▸ Information shown
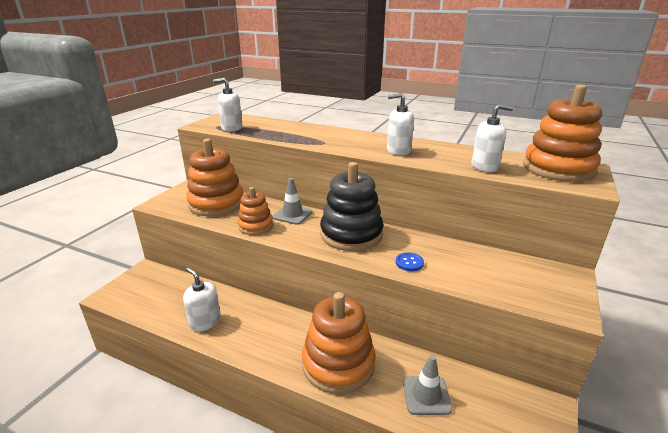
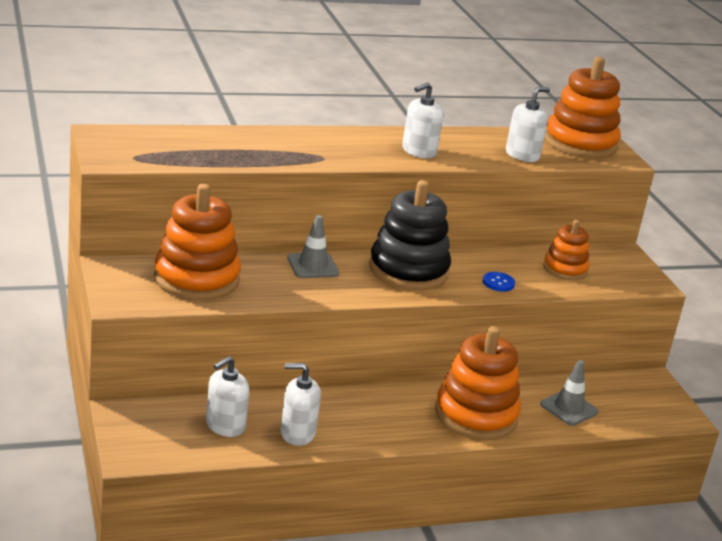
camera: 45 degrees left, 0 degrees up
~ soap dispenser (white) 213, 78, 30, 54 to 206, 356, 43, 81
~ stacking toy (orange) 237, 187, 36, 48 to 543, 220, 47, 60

▸ Task directions
Nothing before the line holding "356, 43, 81" belongs in the answer. Repeat that line and the rest of the listing exactly.

▸ Response below
~ soap dispenser (white) 213, 78, 30, 54 to 206, 356, 43, 81
~ stacking toy (orange) 237, 187, 36, 48 to 543, 220, 47, 60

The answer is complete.